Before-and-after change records

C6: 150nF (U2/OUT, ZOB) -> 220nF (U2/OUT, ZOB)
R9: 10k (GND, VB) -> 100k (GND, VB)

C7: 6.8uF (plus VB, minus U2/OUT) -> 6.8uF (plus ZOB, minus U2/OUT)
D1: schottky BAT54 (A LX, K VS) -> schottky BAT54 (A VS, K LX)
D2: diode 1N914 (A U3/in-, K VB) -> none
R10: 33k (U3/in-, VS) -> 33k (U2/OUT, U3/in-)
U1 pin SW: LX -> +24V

==

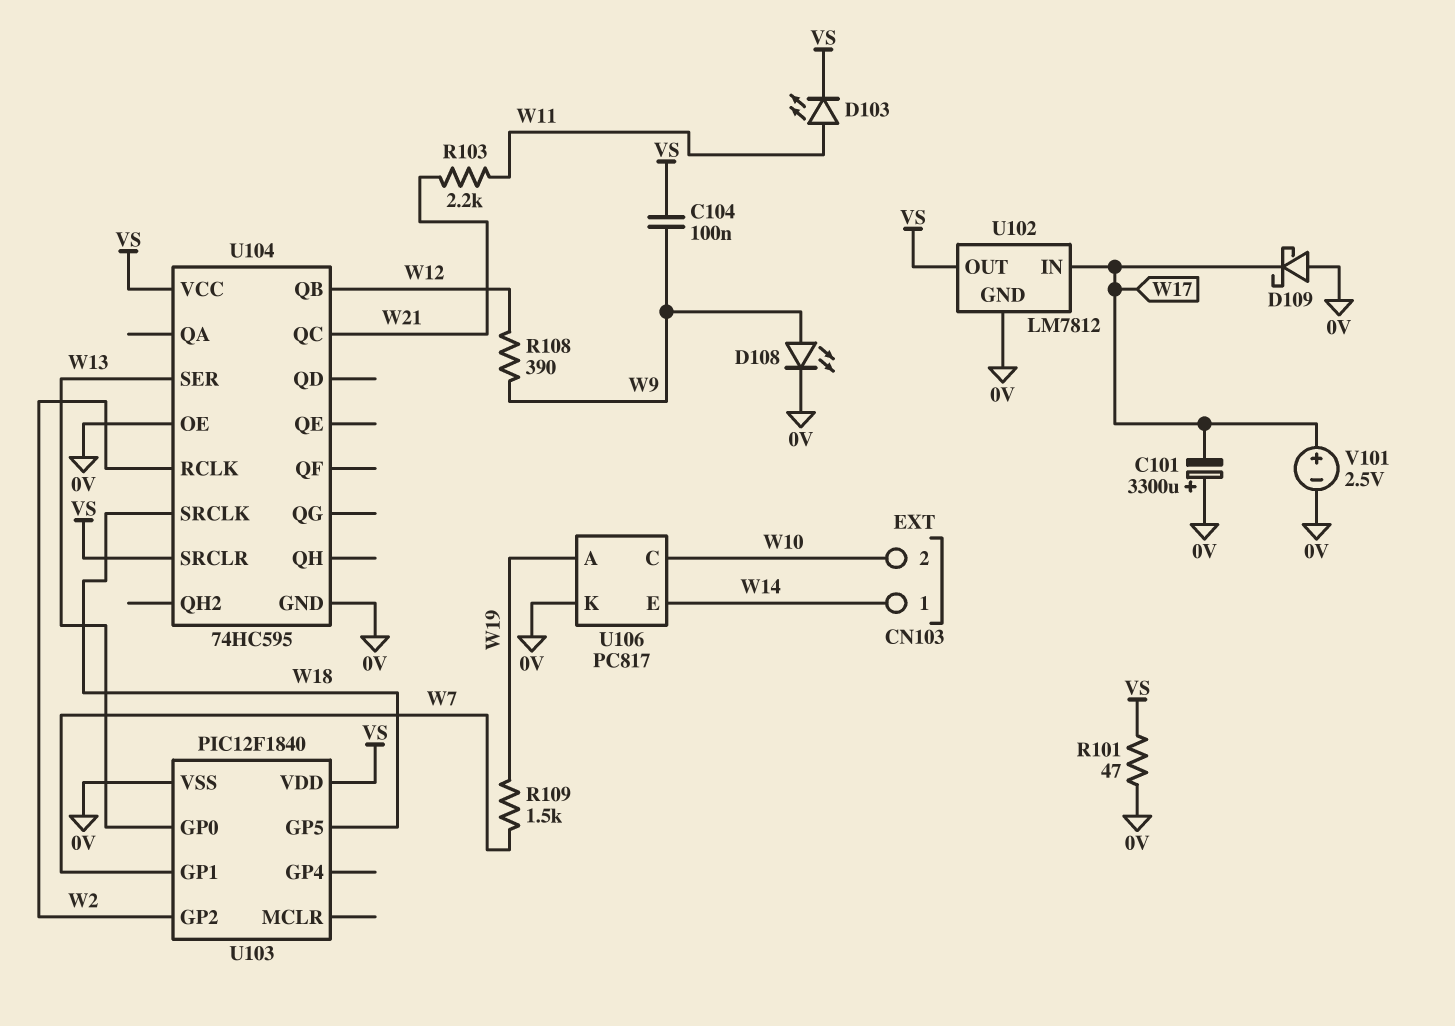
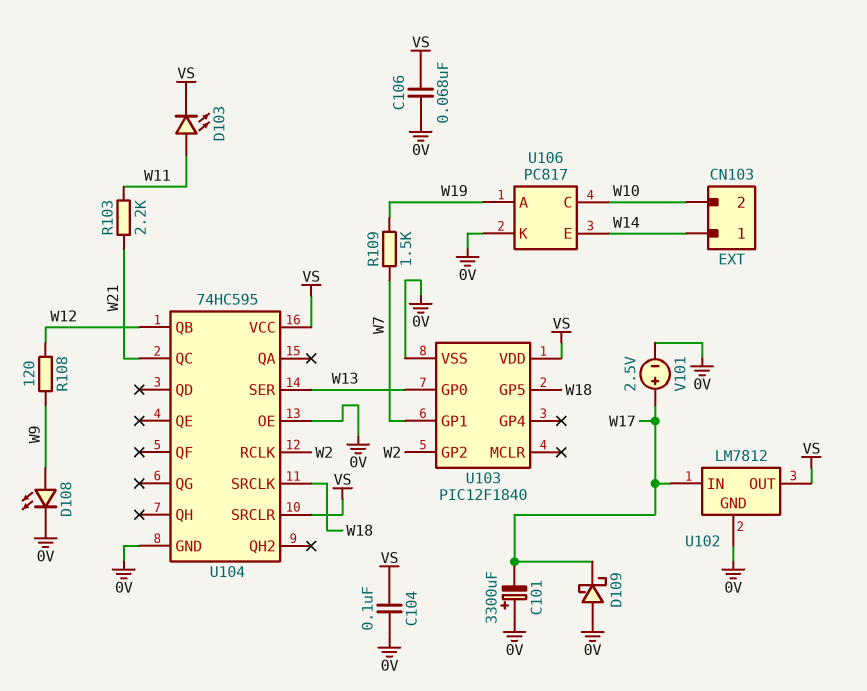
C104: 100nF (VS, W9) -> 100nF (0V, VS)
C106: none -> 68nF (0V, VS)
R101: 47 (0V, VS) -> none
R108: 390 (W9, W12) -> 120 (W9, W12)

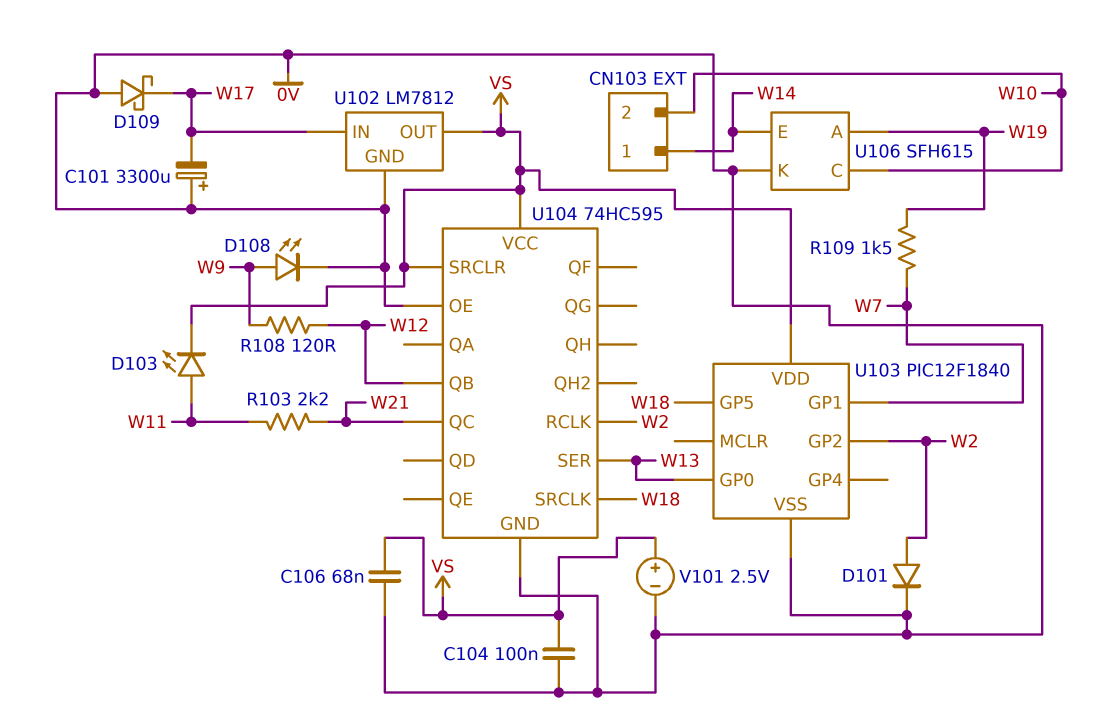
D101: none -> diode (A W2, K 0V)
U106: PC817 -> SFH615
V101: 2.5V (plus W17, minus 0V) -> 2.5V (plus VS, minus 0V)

- [Problem description] Return each line of the entries that holds the string "none".

- [Answer to this task]
D2: diode 1N914 (A U3/in-, K VB) -> none
C106: none -> 68nF (0V, VS)
R101: 47 (0V, VS) -> none
D101: none -> diode (A W2, K 0V)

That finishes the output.